ASSIGNMENT. Please reproduce exactly, and only, the lines from the one with "orange triangle: (356, 296)" through the last line of the listing below, both ends included, leaving out the pictures.

----------

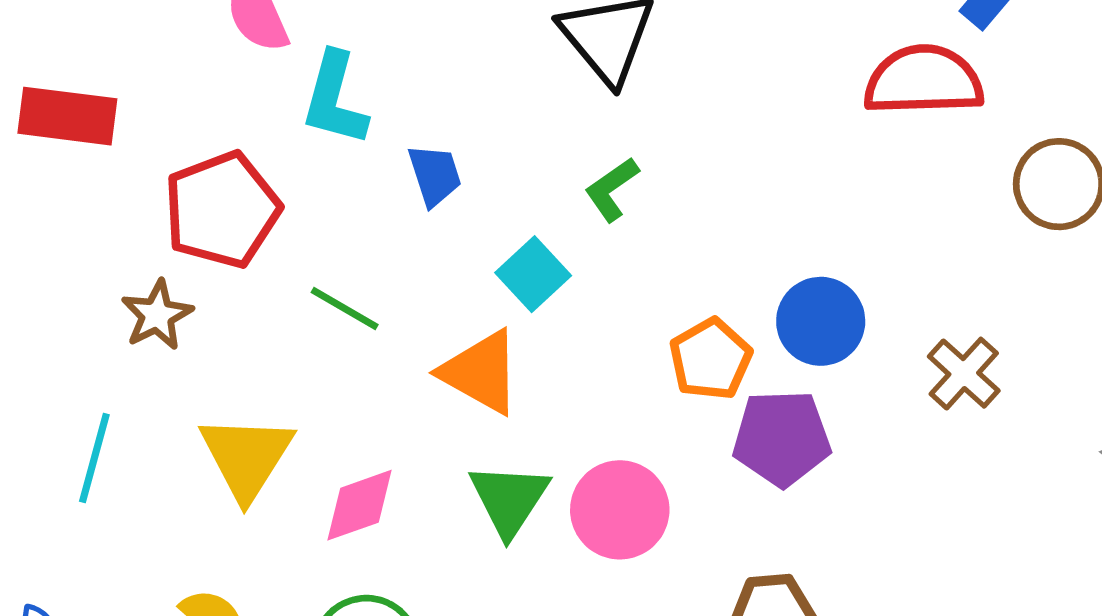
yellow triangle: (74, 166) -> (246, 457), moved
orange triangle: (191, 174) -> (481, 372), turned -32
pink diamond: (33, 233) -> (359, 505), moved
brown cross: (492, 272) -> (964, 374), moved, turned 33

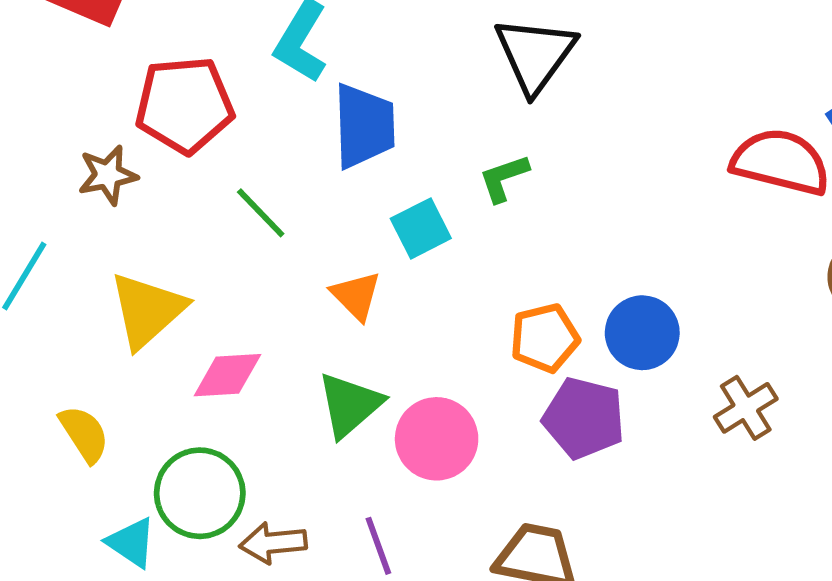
blue trapezoid: (435, 175) -> (364, 126), size x1.6
orange triangle: (481, 372) -> (356, 296), size x0.7

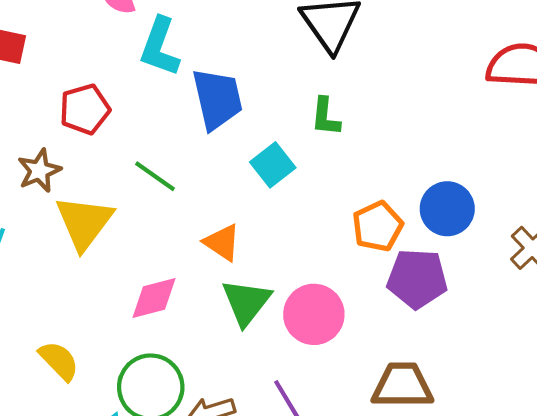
red pentagon: (184, 105) -> (85, 109), size x0.7
green L-shape: (504, 178) -> (325, 117), turned -54
orange triangle: (356, 296) -> (222, 242), moved
yellow triangle: (147, 310) -> (84, 222), moved

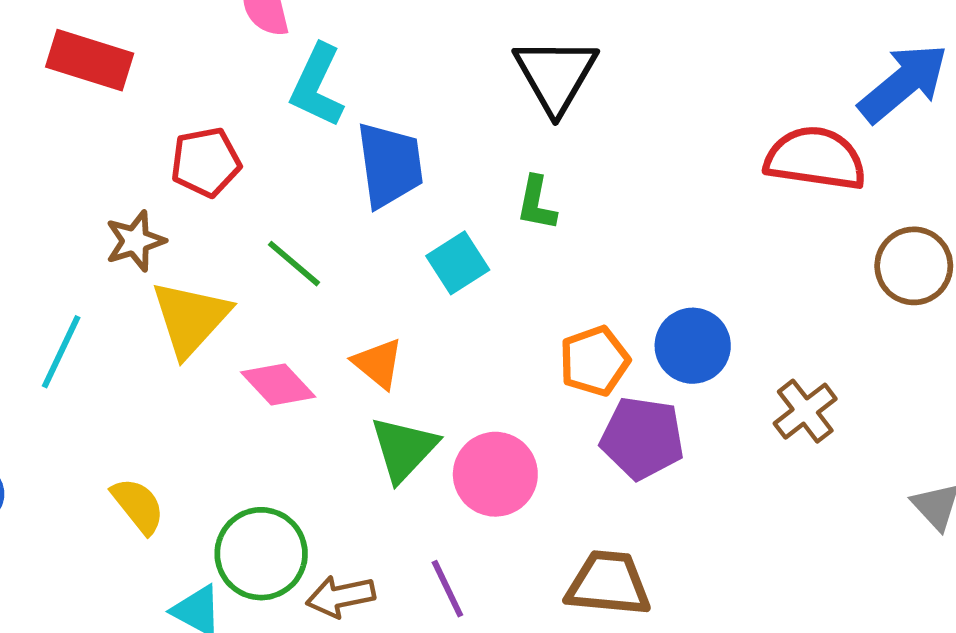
pink diamond: (154, 298) -> (278, 385), moved, turned 56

----------

COMPLETED EXERCISE.
orange triangle: (356, 296) -> (222, 242), moved
yellow triangle: (147, 310) -> (84, 222), moved

pink diamond: (154, 298) -> (278, 385), moved, turned 56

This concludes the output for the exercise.